*About this task:*
In the records below, find the line that contains "camera: 80 degrees left, 10 degrees up" and the line that contains "(762, 376) = (435, 228): turquoise", then retype exactly those two lines and every line between them.

Object state change records
+++

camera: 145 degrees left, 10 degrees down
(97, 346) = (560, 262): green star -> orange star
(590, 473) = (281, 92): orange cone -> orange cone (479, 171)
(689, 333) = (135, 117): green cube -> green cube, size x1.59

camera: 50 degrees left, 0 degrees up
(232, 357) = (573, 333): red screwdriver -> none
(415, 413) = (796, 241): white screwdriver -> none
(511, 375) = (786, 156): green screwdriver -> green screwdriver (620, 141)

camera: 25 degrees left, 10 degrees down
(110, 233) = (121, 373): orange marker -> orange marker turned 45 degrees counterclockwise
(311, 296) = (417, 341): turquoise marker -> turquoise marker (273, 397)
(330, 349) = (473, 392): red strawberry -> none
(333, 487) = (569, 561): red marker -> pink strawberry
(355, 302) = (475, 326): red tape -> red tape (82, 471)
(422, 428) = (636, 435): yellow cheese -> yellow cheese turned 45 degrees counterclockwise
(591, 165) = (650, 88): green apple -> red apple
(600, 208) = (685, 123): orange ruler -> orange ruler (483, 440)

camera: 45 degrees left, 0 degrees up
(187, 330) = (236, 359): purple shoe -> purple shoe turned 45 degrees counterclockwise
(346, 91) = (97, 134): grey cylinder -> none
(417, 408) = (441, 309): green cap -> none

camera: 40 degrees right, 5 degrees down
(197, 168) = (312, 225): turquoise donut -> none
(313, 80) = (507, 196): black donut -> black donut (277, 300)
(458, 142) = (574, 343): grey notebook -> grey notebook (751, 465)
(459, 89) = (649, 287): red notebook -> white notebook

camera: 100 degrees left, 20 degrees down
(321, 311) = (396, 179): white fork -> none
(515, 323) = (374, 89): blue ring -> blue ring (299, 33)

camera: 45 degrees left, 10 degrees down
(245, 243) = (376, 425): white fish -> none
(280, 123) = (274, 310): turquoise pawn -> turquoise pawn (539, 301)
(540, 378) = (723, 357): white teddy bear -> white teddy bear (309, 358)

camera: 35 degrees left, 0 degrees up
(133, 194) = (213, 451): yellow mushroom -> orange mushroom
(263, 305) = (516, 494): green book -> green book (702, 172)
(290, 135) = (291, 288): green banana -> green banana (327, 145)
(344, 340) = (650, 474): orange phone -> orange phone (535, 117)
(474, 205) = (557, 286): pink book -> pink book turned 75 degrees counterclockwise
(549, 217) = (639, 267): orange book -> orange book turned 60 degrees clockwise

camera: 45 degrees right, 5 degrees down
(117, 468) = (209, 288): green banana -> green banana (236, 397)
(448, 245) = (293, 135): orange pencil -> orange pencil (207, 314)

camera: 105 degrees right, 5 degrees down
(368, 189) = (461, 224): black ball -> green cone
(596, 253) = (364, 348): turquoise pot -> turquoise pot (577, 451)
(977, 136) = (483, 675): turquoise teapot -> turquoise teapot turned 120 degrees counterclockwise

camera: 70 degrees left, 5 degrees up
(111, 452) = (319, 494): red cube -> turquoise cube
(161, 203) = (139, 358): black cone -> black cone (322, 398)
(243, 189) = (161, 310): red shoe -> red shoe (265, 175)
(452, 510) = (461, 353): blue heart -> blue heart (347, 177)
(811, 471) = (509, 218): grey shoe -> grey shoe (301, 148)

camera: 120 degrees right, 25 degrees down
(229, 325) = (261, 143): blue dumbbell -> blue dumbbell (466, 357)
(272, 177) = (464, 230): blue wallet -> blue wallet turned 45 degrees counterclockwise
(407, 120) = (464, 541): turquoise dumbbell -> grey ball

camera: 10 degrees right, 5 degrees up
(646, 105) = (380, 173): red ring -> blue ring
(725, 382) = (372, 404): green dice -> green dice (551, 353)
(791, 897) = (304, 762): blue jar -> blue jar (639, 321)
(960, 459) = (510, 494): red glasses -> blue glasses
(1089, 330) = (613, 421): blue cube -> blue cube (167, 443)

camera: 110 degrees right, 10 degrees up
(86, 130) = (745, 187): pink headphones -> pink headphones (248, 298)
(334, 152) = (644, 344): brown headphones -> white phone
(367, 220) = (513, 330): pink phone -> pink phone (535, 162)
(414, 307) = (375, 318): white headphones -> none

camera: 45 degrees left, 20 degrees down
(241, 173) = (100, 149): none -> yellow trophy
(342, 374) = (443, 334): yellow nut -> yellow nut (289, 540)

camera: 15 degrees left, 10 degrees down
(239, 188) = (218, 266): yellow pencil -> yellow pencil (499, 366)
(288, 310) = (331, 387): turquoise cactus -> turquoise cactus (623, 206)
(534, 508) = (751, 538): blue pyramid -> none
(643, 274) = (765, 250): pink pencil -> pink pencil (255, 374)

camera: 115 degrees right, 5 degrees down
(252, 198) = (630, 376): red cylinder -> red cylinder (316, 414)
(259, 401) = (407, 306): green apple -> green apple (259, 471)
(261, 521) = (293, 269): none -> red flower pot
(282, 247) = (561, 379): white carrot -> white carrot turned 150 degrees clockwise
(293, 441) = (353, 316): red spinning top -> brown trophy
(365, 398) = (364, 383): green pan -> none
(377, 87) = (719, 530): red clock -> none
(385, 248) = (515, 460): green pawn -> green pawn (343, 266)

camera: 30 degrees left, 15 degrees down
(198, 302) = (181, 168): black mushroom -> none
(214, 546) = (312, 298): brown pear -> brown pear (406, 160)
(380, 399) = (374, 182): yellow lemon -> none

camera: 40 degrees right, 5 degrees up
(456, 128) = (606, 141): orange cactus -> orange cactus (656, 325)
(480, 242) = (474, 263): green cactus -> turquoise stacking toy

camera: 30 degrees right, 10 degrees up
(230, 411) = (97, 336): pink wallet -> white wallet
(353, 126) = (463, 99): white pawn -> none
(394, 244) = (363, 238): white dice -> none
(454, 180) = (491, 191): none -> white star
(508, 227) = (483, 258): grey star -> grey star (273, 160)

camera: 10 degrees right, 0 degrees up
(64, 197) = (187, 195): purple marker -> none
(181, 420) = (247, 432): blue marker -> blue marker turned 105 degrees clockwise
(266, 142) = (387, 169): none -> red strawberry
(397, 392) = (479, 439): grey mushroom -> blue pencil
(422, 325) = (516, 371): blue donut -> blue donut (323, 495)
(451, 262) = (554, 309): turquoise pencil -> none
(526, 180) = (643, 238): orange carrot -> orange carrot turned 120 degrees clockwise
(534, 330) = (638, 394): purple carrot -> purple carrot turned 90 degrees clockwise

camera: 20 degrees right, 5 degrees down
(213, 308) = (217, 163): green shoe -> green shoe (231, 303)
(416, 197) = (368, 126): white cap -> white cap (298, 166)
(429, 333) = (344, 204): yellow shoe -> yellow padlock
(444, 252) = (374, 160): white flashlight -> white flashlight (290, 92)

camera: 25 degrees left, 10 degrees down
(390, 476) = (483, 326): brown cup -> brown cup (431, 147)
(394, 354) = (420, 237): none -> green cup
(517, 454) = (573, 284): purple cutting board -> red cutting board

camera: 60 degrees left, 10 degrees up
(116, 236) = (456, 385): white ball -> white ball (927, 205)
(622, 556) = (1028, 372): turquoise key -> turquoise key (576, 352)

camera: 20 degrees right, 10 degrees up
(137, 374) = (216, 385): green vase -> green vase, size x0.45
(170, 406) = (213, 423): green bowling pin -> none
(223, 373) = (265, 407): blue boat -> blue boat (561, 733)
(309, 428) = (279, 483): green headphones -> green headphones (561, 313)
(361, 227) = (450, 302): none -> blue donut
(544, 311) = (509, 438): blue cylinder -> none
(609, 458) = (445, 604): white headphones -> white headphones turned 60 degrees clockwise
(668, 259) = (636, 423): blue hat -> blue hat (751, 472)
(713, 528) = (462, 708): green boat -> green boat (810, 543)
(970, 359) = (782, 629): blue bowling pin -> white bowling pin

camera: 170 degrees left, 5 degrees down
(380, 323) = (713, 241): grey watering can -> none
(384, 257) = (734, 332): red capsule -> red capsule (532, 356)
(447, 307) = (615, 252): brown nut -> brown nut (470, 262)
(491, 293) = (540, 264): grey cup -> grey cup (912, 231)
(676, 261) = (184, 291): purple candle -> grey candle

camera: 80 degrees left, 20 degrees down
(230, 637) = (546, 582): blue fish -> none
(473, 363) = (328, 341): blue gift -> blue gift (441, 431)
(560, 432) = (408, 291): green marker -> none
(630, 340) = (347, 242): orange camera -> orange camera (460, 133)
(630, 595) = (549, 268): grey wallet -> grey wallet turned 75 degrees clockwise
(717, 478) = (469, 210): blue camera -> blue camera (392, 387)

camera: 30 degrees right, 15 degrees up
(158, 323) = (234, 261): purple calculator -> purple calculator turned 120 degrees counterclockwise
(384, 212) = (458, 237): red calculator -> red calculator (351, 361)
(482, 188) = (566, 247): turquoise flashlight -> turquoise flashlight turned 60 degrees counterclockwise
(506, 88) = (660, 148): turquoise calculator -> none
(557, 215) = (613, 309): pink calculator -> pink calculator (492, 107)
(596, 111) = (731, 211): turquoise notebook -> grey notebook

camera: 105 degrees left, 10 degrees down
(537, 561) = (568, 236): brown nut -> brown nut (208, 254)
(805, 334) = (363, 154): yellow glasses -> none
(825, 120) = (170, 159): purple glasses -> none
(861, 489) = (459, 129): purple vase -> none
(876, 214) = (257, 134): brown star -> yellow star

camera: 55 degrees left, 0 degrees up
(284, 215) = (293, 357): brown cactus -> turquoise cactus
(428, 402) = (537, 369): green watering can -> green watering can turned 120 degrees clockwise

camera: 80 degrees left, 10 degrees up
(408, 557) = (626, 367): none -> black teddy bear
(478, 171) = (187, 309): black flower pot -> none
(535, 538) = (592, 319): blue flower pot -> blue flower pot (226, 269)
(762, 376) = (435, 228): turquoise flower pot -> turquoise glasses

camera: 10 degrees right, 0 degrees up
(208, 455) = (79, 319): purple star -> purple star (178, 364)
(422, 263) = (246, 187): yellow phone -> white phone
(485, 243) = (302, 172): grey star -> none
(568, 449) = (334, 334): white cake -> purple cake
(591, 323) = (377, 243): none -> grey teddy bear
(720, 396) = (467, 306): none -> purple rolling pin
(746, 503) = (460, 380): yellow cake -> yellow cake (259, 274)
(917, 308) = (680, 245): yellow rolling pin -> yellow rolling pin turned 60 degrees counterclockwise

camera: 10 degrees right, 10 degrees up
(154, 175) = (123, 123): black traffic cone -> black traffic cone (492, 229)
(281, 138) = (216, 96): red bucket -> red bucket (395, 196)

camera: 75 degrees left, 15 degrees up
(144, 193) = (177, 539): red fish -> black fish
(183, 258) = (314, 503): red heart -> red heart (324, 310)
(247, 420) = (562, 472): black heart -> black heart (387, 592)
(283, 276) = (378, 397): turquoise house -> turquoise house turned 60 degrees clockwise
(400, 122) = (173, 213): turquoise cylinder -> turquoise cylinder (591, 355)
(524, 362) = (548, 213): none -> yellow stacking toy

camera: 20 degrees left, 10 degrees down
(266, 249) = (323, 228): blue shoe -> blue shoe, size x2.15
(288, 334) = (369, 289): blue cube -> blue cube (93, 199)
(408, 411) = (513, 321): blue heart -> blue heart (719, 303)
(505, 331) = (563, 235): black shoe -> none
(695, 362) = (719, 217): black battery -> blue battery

+++

*Task response:*
camera: 80 degrees left, 10 degrees up
(408, 557) = (626, 367): none -> black teddy bear
(478, 171) = (187, 309): black flower pot -> none
(535, 538) = (592, 319): blue flower pot -> blue flower pot (226, 269)
(762, 376) = (435, 228): turquoise flower pot -> turquoise glasses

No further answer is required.